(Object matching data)
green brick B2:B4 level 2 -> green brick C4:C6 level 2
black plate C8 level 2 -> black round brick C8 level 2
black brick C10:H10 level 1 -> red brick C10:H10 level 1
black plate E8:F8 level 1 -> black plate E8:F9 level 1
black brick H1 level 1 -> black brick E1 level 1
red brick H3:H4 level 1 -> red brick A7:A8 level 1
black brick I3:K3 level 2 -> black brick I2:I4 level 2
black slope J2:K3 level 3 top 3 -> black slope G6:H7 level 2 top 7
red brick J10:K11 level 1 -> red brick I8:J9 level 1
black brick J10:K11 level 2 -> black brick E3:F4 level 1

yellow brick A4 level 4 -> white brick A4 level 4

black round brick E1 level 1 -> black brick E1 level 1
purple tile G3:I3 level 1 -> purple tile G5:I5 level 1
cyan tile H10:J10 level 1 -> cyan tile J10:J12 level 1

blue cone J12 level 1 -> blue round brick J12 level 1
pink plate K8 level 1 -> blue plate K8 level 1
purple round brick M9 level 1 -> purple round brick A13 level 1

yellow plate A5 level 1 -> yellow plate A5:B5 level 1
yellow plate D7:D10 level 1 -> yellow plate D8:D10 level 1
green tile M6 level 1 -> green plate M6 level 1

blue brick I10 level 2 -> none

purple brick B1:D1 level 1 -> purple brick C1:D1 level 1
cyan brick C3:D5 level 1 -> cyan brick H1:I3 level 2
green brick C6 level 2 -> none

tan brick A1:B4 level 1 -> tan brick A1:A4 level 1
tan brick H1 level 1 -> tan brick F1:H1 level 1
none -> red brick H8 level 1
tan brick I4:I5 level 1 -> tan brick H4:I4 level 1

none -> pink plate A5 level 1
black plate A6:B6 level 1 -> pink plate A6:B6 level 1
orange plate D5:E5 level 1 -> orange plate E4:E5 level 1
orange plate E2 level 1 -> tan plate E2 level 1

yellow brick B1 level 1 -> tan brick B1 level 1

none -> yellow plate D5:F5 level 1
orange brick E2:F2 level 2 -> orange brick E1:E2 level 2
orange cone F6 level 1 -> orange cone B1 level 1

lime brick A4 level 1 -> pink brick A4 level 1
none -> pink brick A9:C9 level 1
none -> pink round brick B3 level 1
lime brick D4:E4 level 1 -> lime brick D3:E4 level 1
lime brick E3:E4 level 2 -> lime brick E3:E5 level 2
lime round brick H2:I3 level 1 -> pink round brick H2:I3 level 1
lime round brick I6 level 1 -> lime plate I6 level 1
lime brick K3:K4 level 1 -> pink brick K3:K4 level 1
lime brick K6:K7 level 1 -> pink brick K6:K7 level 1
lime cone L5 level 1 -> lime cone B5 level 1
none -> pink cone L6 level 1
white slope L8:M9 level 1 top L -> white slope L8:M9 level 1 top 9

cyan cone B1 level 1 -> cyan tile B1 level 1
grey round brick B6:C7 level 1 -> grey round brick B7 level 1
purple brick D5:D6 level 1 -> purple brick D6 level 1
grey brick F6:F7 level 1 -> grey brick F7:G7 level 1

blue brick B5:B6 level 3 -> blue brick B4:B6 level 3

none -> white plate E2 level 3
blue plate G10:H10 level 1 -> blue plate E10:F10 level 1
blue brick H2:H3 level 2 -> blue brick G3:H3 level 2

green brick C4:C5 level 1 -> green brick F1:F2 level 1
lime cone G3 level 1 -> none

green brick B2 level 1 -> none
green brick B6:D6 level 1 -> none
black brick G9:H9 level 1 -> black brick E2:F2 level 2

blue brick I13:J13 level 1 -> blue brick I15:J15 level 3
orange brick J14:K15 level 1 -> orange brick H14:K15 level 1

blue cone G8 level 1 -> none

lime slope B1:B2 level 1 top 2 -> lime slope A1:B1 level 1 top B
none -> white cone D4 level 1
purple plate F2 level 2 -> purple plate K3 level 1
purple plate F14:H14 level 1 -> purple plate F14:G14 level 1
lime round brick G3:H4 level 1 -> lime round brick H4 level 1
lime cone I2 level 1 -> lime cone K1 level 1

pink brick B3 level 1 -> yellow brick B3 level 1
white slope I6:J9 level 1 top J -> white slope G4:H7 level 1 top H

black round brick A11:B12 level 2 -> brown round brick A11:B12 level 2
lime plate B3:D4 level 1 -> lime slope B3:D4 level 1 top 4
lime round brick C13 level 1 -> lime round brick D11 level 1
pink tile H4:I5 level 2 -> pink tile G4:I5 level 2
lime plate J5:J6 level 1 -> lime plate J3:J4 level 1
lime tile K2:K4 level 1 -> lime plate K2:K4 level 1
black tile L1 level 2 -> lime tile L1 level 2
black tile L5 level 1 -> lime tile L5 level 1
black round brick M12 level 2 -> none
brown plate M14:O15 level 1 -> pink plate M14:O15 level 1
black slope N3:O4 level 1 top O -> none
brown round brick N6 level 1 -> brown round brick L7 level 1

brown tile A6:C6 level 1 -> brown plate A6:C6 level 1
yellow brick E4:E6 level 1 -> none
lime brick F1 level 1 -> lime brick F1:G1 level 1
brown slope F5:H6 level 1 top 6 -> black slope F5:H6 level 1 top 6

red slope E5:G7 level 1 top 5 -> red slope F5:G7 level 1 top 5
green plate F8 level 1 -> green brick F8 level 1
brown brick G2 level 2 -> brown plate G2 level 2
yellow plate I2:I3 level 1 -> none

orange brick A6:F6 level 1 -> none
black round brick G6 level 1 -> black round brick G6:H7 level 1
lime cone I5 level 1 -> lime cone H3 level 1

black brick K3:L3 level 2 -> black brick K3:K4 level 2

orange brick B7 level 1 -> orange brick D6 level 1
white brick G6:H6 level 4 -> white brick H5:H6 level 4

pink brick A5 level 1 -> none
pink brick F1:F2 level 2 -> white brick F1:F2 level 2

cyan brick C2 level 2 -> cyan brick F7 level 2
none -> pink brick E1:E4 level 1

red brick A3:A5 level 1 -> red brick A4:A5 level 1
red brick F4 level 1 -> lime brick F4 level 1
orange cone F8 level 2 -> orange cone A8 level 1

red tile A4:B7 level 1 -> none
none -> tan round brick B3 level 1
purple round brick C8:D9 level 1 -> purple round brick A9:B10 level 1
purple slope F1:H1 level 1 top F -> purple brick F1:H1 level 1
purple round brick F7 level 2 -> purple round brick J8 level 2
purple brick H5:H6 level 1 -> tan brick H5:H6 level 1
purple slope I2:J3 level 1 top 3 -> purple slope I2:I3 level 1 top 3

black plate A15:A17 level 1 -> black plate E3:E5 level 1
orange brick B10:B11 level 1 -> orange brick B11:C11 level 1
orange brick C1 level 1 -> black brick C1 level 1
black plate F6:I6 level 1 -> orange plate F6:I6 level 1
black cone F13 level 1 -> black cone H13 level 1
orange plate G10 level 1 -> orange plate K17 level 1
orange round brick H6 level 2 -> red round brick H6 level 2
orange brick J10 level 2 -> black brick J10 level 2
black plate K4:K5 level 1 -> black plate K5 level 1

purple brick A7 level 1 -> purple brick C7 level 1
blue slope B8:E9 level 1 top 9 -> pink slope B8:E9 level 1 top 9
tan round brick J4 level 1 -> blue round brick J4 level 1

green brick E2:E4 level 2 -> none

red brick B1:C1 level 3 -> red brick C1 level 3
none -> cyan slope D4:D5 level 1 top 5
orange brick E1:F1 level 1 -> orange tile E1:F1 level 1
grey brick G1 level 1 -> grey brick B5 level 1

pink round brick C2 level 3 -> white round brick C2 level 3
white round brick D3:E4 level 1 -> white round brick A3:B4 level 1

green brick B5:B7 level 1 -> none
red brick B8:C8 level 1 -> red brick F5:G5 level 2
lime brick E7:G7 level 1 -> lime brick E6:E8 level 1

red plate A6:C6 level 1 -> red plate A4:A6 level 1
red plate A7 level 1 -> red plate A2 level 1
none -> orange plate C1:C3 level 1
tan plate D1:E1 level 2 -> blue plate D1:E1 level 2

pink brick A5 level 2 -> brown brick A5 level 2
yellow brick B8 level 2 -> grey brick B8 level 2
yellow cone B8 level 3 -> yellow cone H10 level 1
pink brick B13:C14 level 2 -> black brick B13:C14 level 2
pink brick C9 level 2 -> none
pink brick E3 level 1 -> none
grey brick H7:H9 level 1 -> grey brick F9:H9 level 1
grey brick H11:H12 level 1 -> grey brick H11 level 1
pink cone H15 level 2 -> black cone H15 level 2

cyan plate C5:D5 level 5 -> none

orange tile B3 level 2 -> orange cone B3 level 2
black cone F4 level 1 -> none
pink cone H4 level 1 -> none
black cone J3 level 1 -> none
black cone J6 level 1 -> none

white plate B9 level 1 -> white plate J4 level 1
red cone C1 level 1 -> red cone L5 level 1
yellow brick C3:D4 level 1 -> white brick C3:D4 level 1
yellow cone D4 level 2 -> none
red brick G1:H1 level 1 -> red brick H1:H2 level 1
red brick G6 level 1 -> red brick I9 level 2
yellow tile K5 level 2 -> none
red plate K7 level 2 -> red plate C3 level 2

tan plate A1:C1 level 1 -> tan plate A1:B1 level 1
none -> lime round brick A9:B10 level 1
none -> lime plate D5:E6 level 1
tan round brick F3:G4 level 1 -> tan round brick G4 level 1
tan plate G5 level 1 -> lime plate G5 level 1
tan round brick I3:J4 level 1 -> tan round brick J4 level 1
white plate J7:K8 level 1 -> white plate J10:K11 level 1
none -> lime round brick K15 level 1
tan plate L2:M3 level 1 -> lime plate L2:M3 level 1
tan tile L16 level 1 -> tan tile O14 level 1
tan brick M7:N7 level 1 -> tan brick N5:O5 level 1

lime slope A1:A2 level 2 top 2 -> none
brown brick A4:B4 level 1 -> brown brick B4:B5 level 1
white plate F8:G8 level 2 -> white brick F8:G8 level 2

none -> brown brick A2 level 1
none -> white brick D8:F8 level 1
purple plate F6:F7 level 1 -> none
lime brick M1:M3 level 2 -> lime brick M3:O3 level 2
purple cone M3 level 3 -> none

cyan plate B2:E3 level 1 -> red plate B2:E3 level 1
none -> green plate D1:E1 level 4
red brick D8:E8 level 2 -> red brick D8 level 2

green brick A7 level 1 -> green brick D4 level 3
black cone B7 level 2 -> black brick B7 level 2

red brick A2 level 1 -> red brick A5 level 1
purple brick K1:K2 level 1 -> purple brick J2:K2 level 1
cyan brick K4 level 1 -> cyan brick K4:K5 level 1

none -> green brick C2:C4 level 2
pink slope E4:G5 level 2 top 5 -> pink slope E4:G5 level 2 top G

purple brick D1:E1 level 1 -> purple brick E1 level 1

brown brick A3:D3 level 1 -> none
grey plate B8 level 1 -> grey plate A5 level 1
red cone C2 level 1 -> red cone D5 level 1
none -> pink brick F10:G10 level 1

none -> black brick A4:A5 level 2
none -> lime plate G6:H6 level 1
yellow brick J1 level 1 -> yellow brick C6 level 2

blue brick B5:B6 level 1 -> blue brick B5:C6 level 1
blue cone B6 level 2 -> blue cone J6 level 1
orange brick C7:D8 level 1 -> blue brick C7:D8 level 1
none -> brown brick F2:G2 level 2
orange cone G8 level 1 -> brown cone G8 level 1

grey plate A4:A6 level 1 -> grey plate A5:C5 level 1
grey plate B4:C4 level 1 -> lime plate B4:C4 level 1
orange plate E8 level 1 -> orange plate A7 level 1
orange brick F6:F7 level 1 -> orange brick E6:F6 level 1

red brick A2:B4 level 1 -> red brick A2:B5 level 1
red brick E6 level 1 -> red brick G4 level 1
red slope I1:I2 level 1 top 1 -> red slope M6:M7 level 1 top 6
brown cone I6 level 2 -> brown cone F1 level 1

▶ **Exercise**
In the data above, start at the line that has "red brick A3:A5", stop after the line that has "yellow cone B8", and print every line in between exactly as it stands.

▶ **Task result**
red brick A3:A5 level 1 -> red brick A4:A5 level 1
red brick F4 level 1 -> lime brick F4 level 1
orange cone F8 level 2 -> orange cone A8 level 1

red tile A4:B7 level 1 -> none
none -> tan round brick B3 level 1
purple round brick C8:D9 level 1 -> purple round brick A9:B10 level 1
purple slope F1:H1 level 1 top F -> purple brick F1:H1 level 1
purple round brick F7 level 2 -> purple round brick J8 level 2
purple brick H5:H6 level 1 -> tan brick H5:H6 level 1
purple slope I2:J3 level 1 top 3 -> purple slope I2:I3 level 1 top 3

black plate A15:A17 level 1 -> black plate E3:E5 level 1
orange brick B10:B11 level 1 -> orange brick B11:C11 level 1
orange brick C1 level 1 -> black brick C1 level 1
black plate F6:I6 level 1 -> orange plate F6:I6 level 1
black cone F13 level 1 -> black cone H13 level 1
orange plate G10 level 1 -> orange plate K17 level 1
orange round brick H6 level 2 -> red round brick H6 level 2
orange brick J10 level 2 -> black brick J10 level 2
black plate K4:K5 level 1 -> black plate K5 level 1

purple brick A7 level 1 -> purple brick C7 level 1
blue slope B8:E9 level 1 top 9 -> pink slope B8:E9 level 1 top 9
tan round brick J4 level 1 -> blue round brick J4 level 1

green brick E2:E4 level 2 -> none

red brick B1:C1 level 3 -> red brick C1 level 3
none -> cyan slope D4:D5 level 1 top 5
orange brick E1:F1 level 1 -> orange tile E1:F1 level 1
grey brick G1 level 1 -> grey brick B5 level 1

pink round brick C2 level 3 -> white round brick C2 level 3
white round brick D3:E4 level 1 -> white round brick A3:B4 level 1

green brick B5:B7 level 1 -> none
red brick B8:C8 level 1 -> red brick F5:G5 level 2
lime brick E7:G7 level 1 -> lime brick E6:E8 level 1

red plate A6:C6 level 1 -> red plate A4:A6 level 1
red plate A7 level 1 -> red plate A2 level 1
none -> orange plate C1:C3 level 1
tan plate D1:E1 level 2 -> blue plate D1:E1 level 2

pink brick A5 level 2 -> brown brick A5 level 2
yellow brick B8 level 2 -> grey brick B8 level 2
yellow cone B8 level 3 -> yellow cone H10 level 1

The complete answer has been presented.